Below is a listing from which only part is wanted; return exactly the lines from the one with "insert,,,green pair of" up to and including the one with "recolor,red cooking pot,(672".

◆ Information given
============

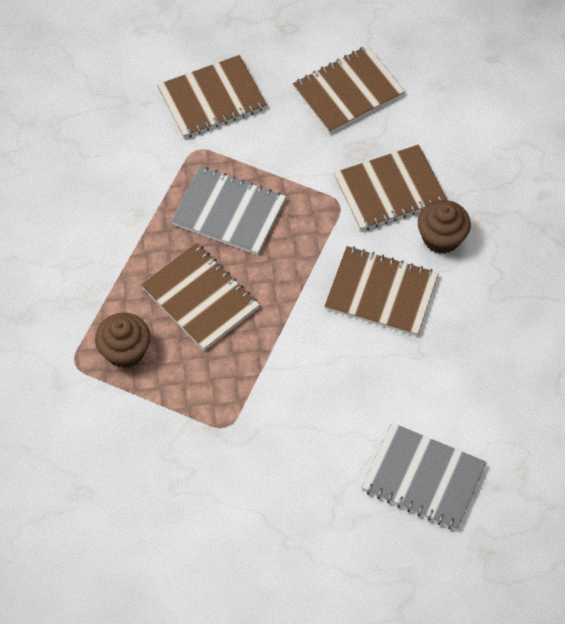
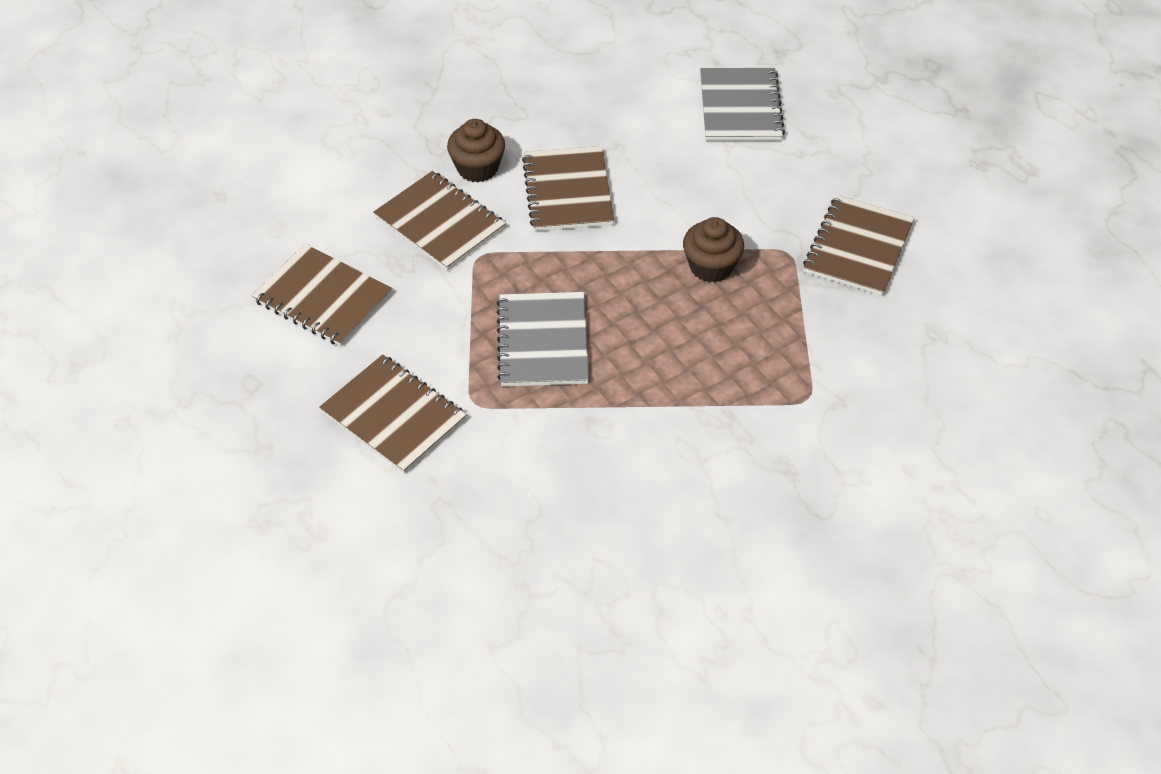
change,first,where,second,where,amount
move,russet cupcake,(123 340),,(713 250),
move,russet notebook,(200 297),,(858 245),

============

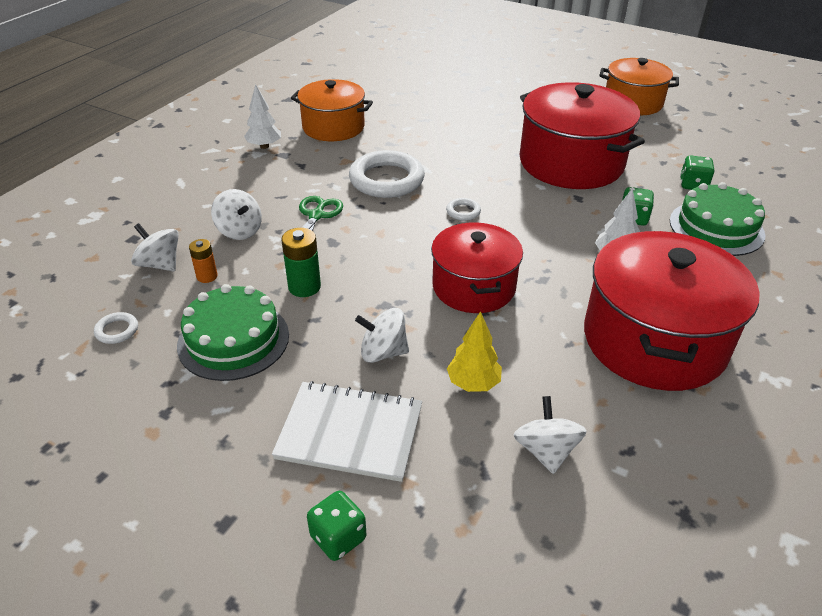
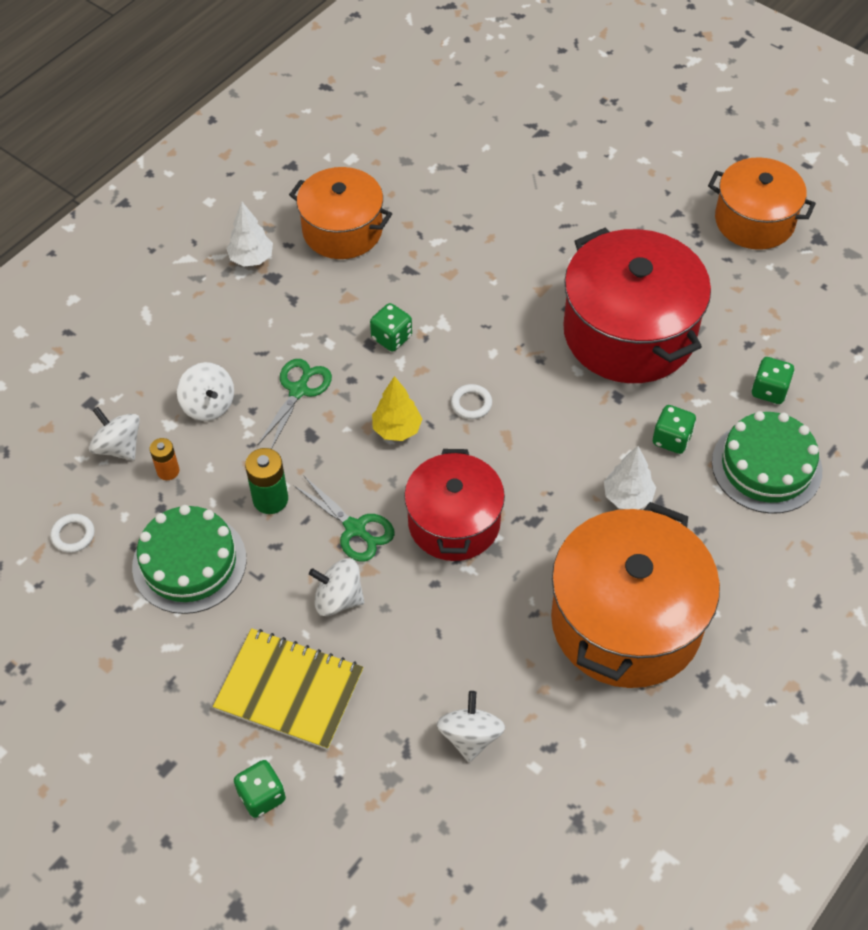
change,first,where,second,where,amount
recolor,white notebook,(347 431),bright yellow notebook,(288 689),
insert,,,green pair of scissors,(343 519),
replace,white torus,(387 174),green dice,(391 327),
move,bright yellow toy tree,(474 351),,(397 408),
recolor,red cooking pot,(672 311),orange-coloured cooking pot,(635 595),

============

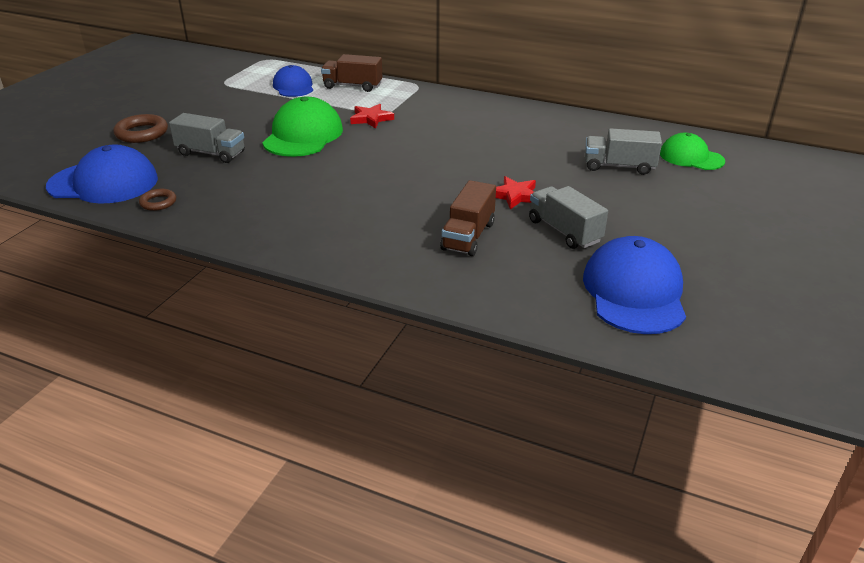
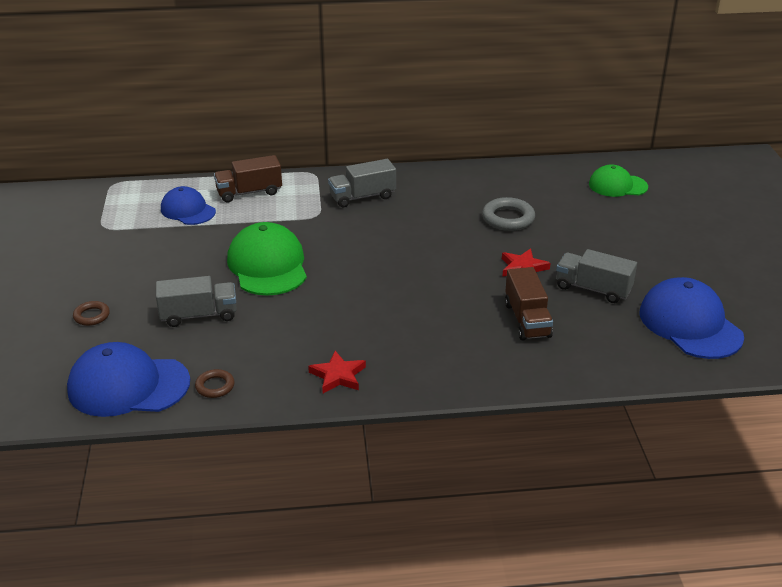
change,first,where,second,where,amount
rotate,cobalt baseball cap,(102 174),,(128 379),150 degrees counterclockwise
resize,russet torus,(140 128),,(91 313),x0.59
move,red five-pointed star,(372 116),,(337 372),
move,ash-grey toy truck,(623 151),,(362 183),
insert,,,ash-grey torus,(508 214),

============

◆ Answer to the exercise
insert,,,green pair of scissors,(343 519),
replace,white torus,(387 174),green dice,(391 327),
move,bright yellow toy tree,(474 351),,(397 408),
recolor,red cooking pot,(672 311),orange-coloured cooking pot,(635 595),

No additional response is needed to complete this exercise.